Every line below that holds the string "cone" must be copied.

• Dataset records:
>>

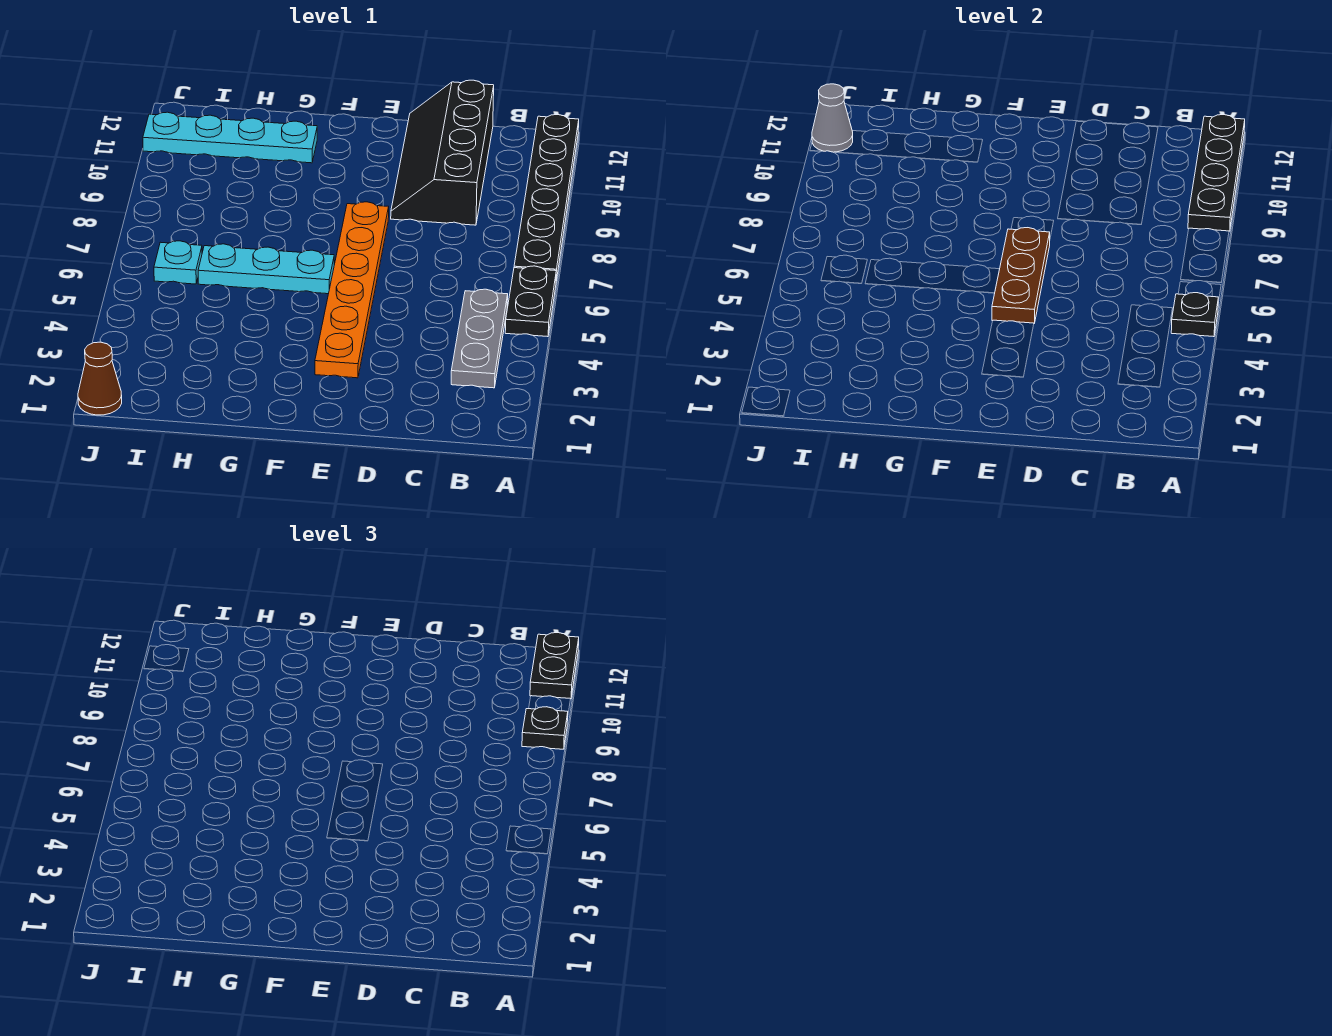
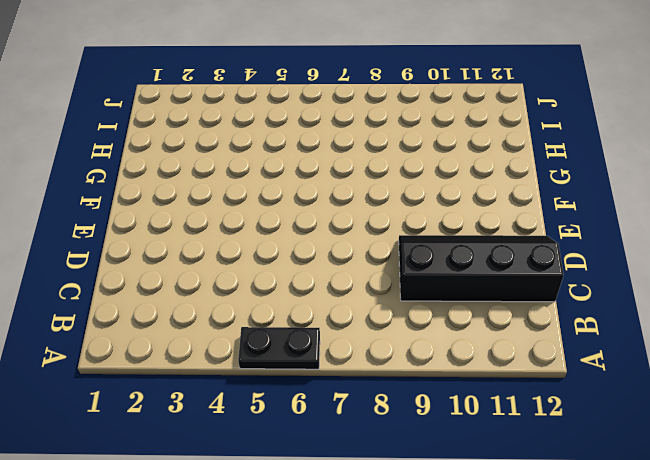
none -> black plate A7:A12 level 1
none -> grey plate B3:B5 level 1
none -> orange plate E3:E8 level 1

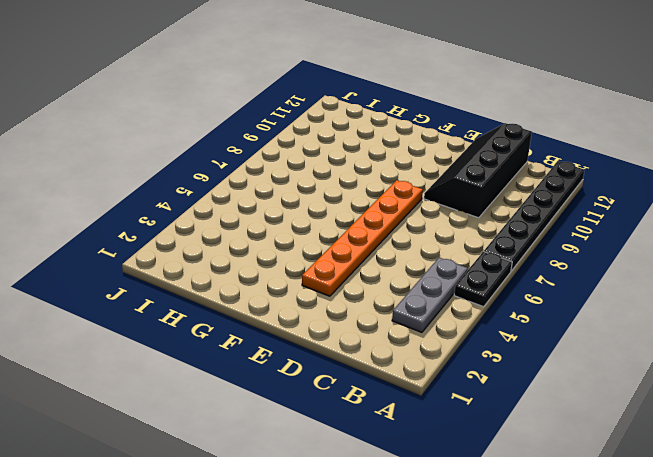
none -> cyan plate F6:H6 level 1
none -> cyan plate G11:J11 level 1
none -> cyan plate I6 level 1

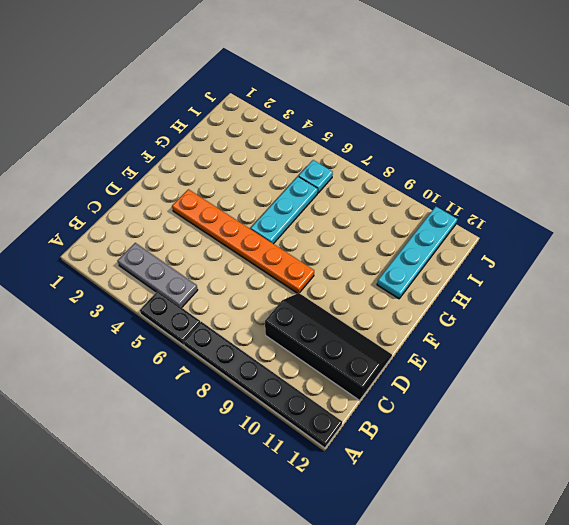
none -> brown cone J1 level 1
none -> black plate A5 level 2
none -> black plate A9:A12 level 2

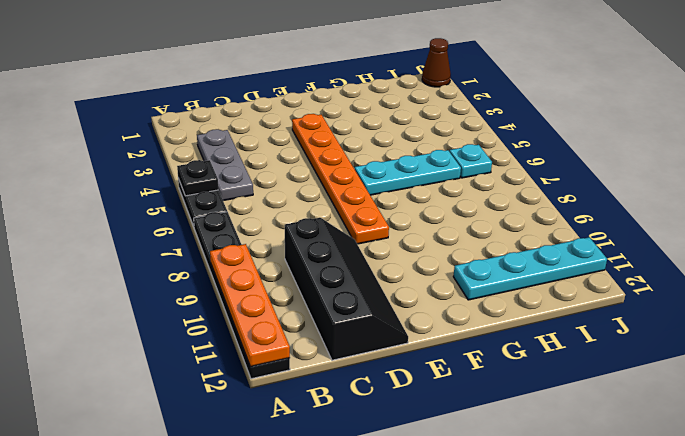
orange plate A9:A12 level 2 -> black plate A9:A12 level 2
none -> brown plate E5:E7 level 2
none -> grey cone J11 level 2
none -> black plate A9 level 3

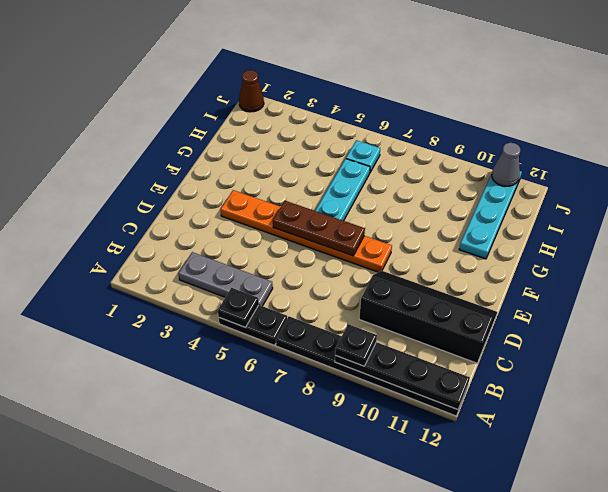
none -> black plate A11:A12 level 3

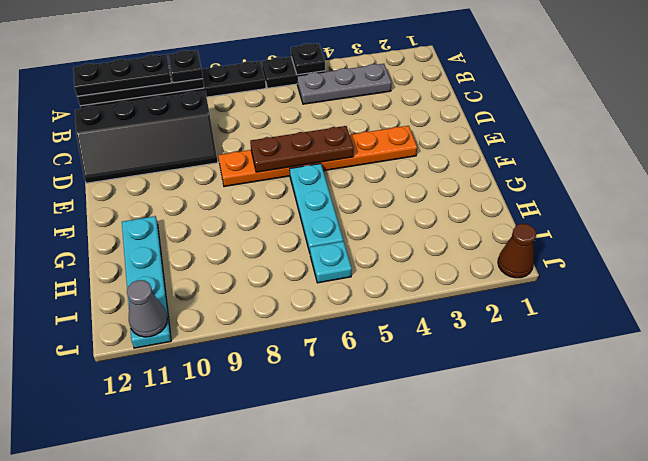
black plate A10:A12 level 3 -> black plate A11:A12 level 3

<<

• Exercise output:
none -> brown cone J1 level 1
none -> grey cone J11 level 2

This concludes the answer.